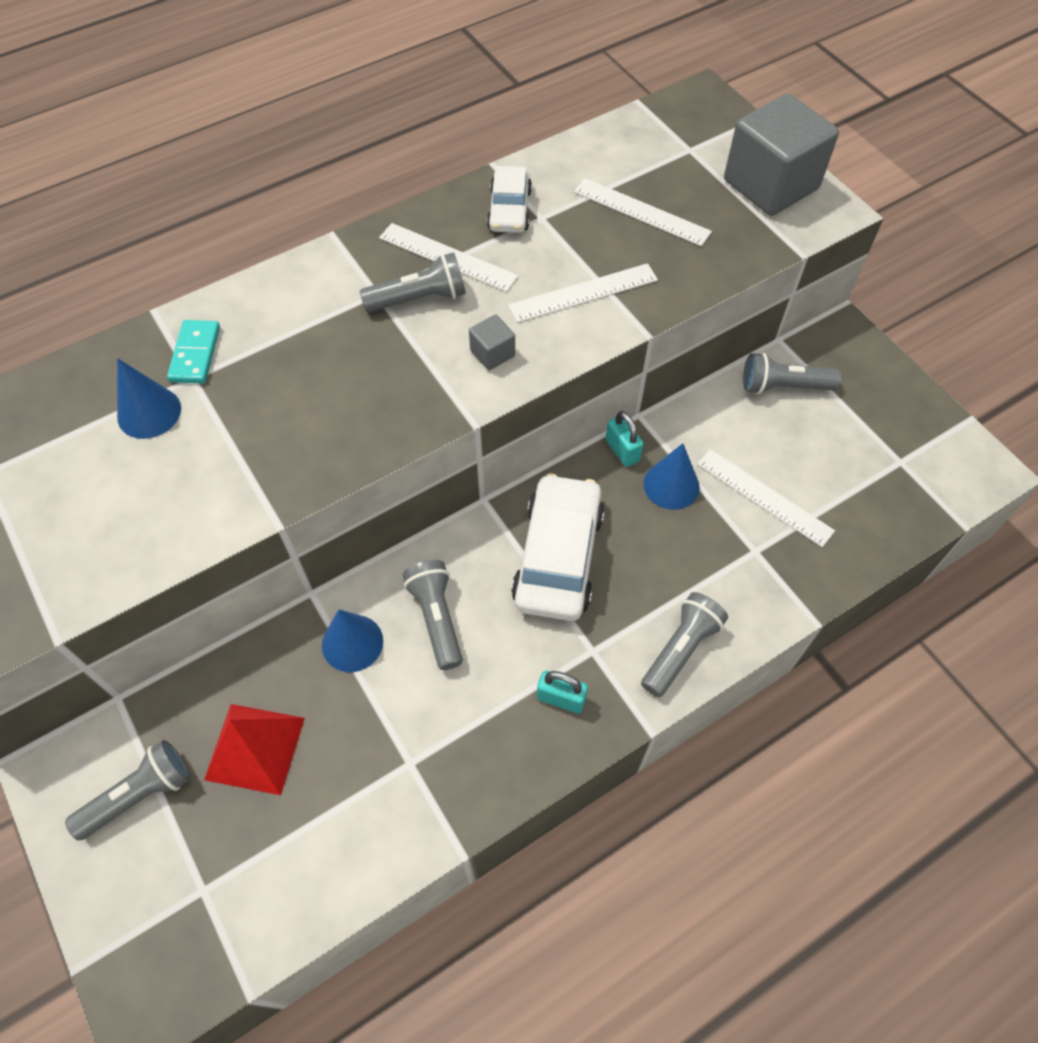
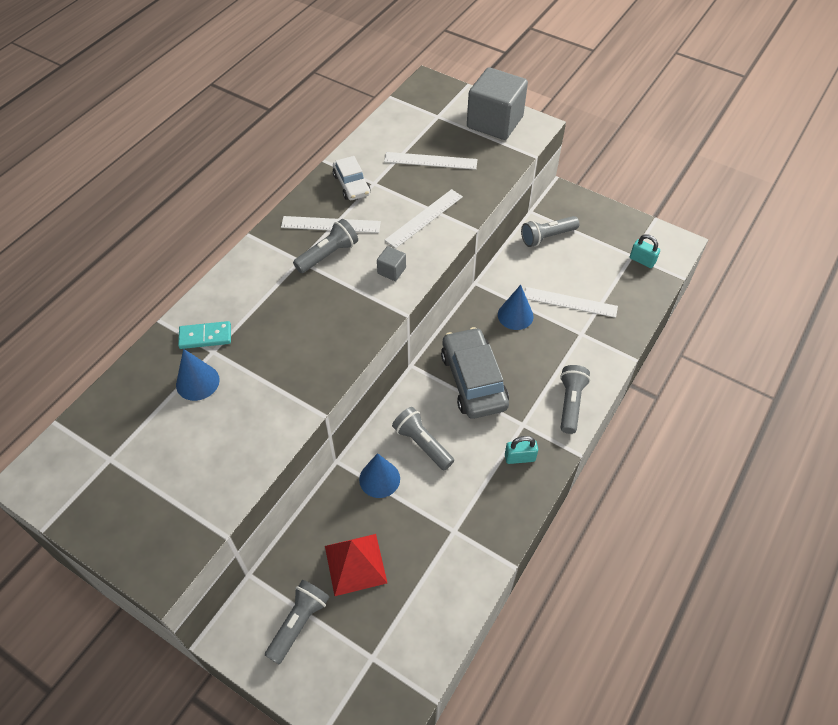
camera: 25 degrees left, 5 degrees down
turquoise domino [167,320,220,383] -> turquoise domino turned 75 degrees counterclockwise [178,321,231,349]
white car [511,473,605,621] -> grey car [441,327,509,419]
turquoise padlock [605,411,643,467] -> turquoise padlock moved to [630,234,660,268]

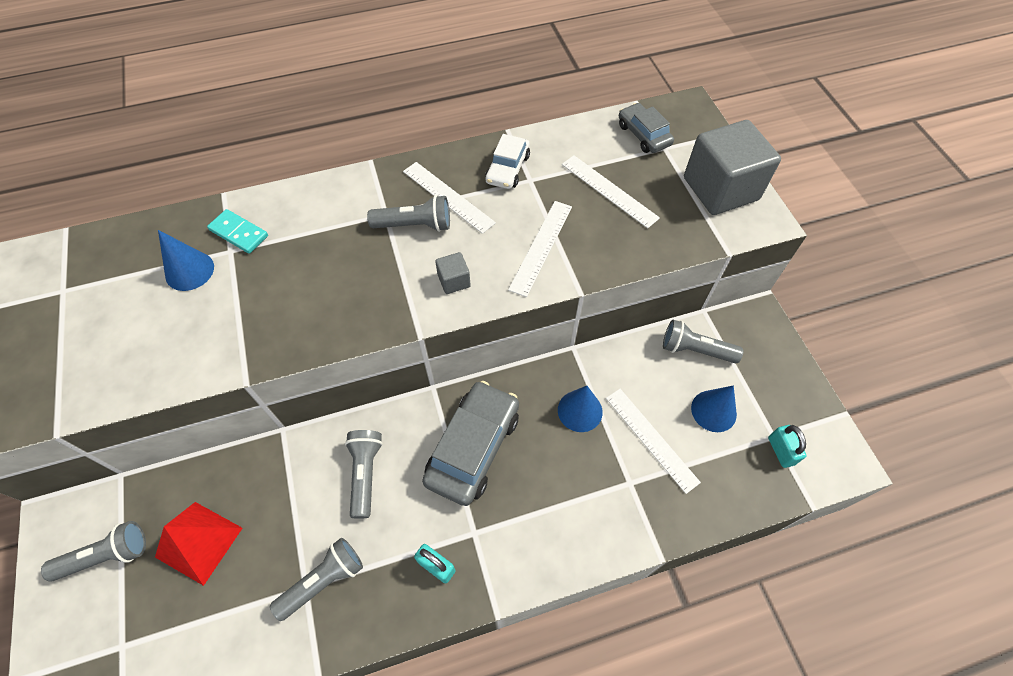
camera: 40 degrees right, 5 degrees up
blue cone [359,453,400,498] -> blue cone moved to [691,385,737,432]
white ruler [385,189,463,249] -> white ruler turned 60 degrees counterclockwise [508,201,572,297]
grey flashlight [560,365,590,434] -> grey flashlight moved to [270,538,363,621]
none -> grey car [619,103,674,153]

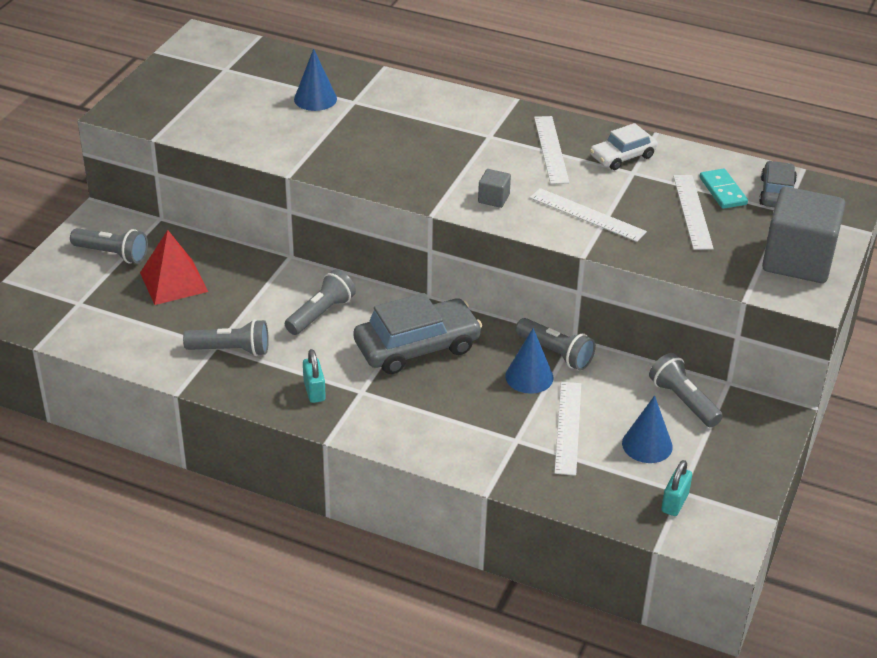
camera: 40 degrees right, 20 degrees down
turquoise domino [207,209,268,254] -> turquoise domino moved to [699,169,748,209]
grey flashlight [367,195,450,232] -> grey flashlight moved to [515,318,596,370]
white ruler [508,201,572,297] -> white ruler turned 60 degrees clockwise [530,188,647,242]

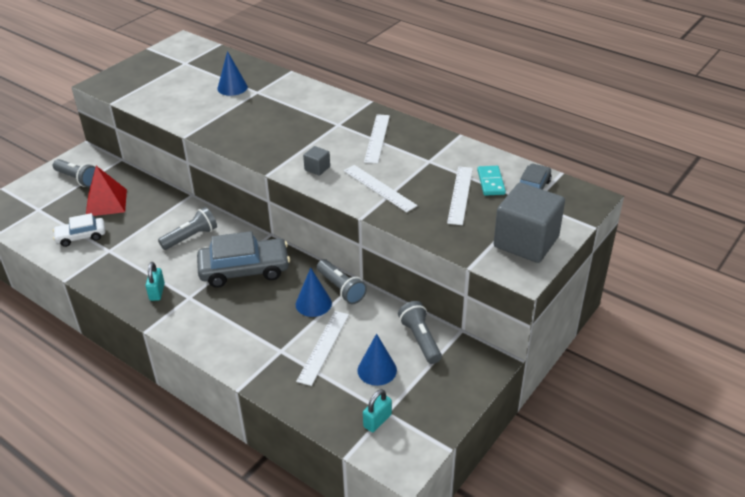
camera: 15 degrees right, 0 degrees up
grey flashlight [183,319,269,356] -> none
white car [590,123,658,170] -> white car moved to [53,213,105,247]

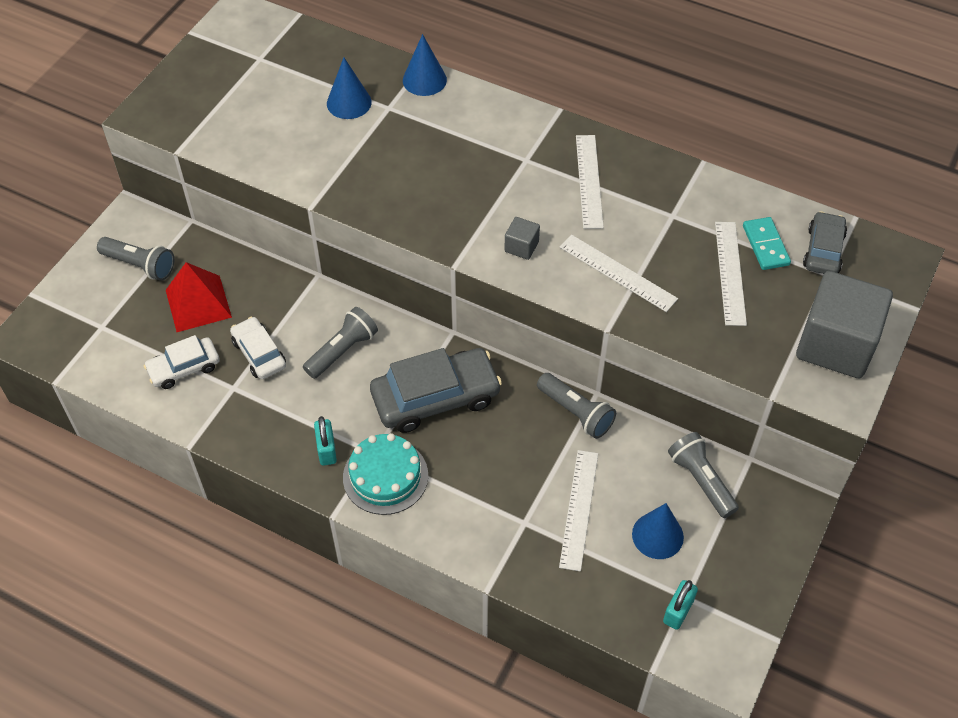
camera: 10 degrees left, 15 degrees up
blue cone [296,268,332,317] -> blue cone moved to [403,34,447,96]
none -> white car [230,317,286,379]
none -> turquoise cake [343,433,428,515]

## INSTRUCTIONS TO FOLLOW
Look above for the line with "turquoise domino [167,320,220,383]" and the line with "camera: 15 degrees right, 0 degrees up". Give again exactly those two lines and all lines between them, pictures excluded.

## ANSWER TO THIS TASK
turquoise domino [167,320,220,383] -> turquoise domino turned 75 degrees counterclockwise [178,321,231,349]
white car [511,473,605,621] -> grey car [441,327,509,419]
turquoise padlock [605,411,643,467] -> turquoise padlock moved to [630,234,660,268]

camera: 40 degrees right, 5 degrees up
blue cone [359,453,400,498] -> blue cone moved to [691,385,737,432]
white ruler [385,189,463,249] -> white ruler turned 60 degrees counterclockwise [508,201,572,297]
grey flashlight [560,365,590,434] -> grey flashlight moved to [270,538,363,621]
none -> grey car [619,103,674,153]

camera: 40 degrees right, 20 degrees down
turquoise domino [207,209,268,254] -> turquoise domino moved to [699,169,748,209]
grey flashlight [367,195,450,232] -> grey flashlight moved to [515,318,596,370]
white ruler [508,201,572,297] -> white ruler turned 60 degrees clockwise [530,188,647,242]

camera: 15 degrees right, 0 degrees up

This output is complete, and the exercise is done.